- GOAL OF THE EXERCISE: Images are to be omitted, and the rest of the records reproduced exactly.

*** RECORDED INFORMATION ***

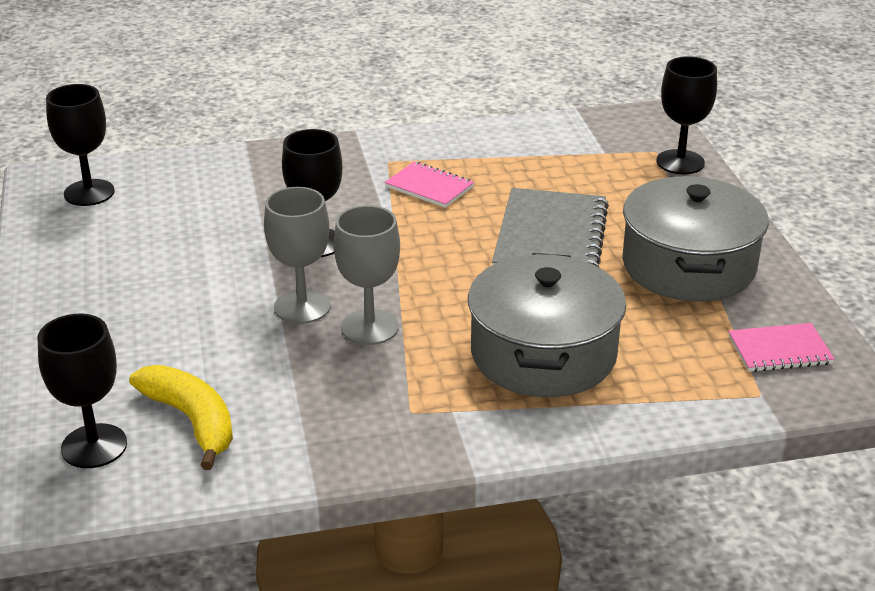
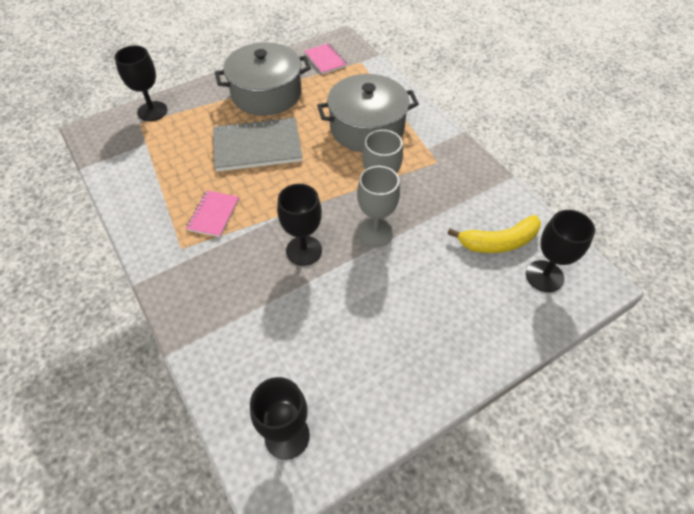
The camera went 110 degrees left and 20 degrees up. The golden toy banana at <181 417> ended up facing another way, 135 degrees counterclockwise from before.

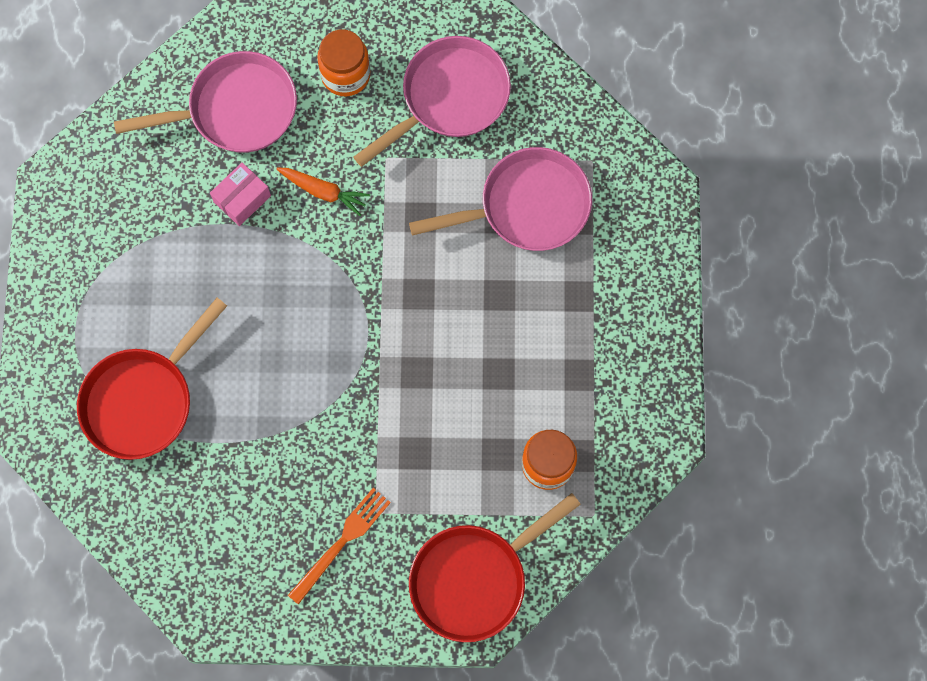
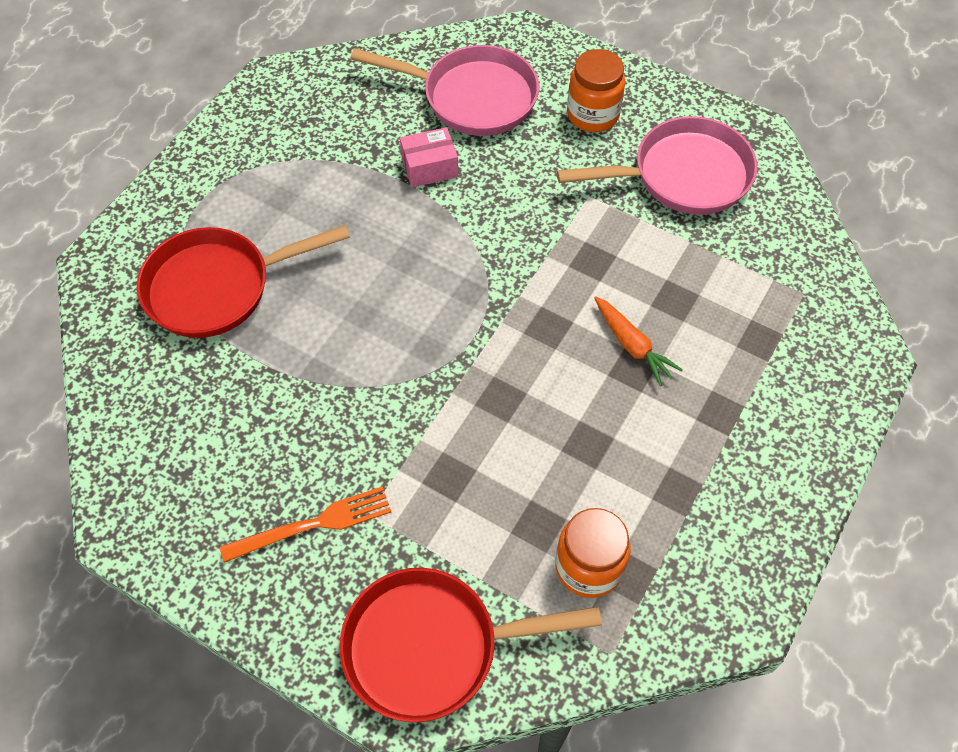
The camera went 30 degrees right and 15 degrees down. The second view lost the pink pan at <500 199>. The orange-coloured root vegetable ended up elsewhere, having gone from <323 192> to <638 341>.

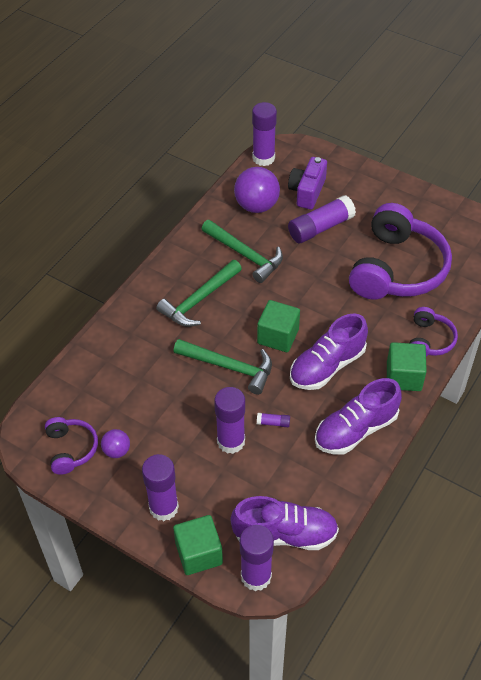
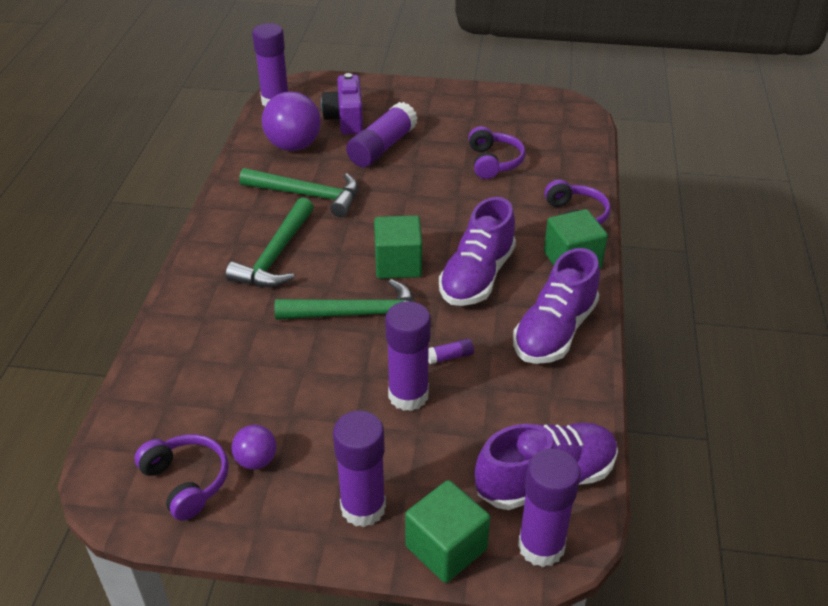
The camera went 25 degrees left and 10 degrees down. The size of the royal purple headphones at <400 251> changed by a factor of 0.49.

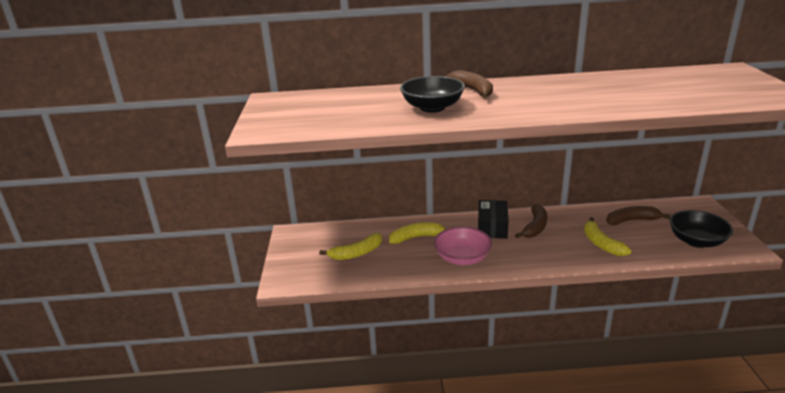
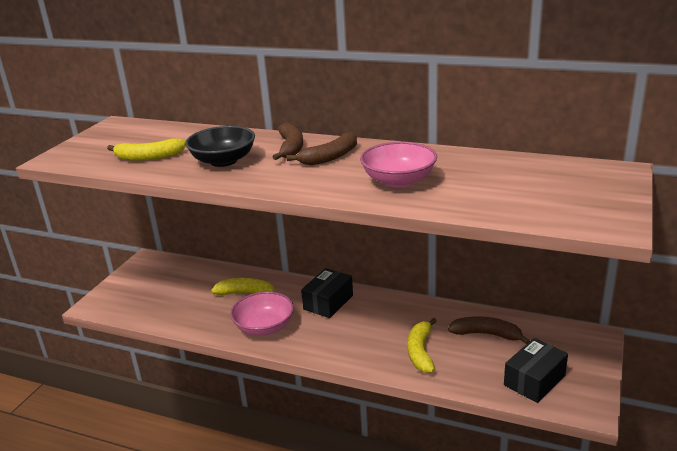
The camera went 25 degrees right and 0 degrees up. The russet toy banana ended up elsewhere, having gone from <531 221> to <322 148>. Where the black serving bowl stood at <701 229>, the black package came to stand at <536 370>. The golden toy banana ended up elsewhere, having gone from <350 246> to <146 150>. The second view gained the pink serving bowl at <398 165>.

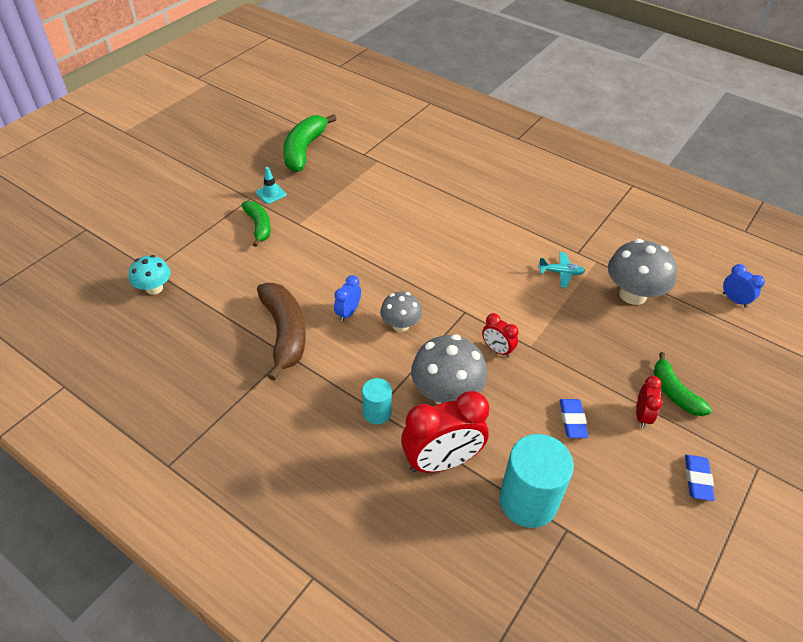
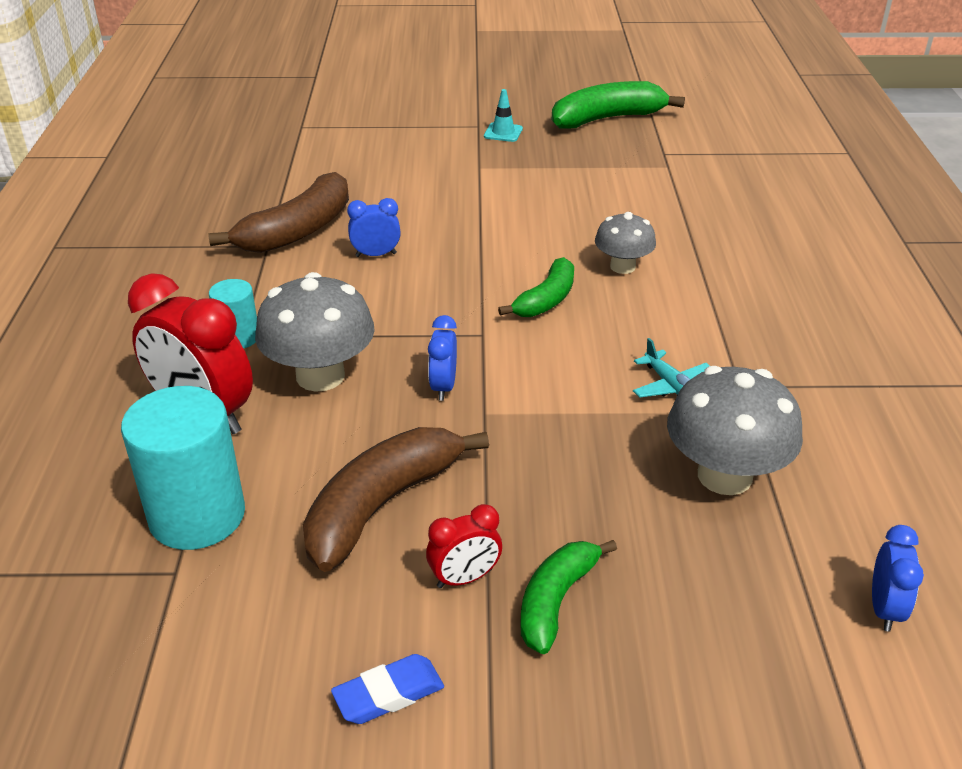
The camera went 55 degrees right and 10 degrees down. The leaf-green toy banana ended up elsewhere, having gone from <256 224> to <536 287>. The second view lost the teal fungus at <150 275>. The grey fungus ended up elsewhere, having gone from <401 312> to <625 243>. What was the crimson clock at <500 335> turned into the blue clock at <442 358>. Where the blue pencil eraser stood at <574 418>, the russet toy banana came to stand at <396 499>.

*** End of RECORDED INFORMATION ***

- WRITTEN SOLUTION:
The camera went 110 degrees left and 20 degrees up. The golden toy banana at <181 417> ended up facing another way, 135 degrees counterclockwise from before.

The camera went 30 degrees right and 15 degrees down. The second view lost the pink pan at <500 199>. The orange-coloured root vegetable ended up elsewhere, having gone from <323 192> to <638 341>.

The camera went 25 degrees left and 10 degrees down. The size of the royal purple headphones at <400 251> changed by a factor of 0.49.

The camera went 25 degrees right and 0 degrees up. The russet toy banana ended up elsewhere, having gone from <531 221> to <322 148>. Where the black serving bowl stood at <701 229>, the black package came to stand at <536 370>. The golden toy banana ended up elsewhere, having gone from <350 246> to <146 150>. The second view gained the pink serving bowl at <398 165>.

The camera went 55 degrees right and 10 degrees down. The leaf-green toy banana ended up elsewhere, having gone from <256 224> to <536 287>. The second view lost the teal fungus at <150 275>. The grey fungus ended up elsewhere, having gone from <401 312> to <625 243>. What was the crimson clock at <500 335> turned into the blue clock at <442 358>. Where the blue pencil eraser stood at <574 418>, the russet toy banana came to stand at <396 499>.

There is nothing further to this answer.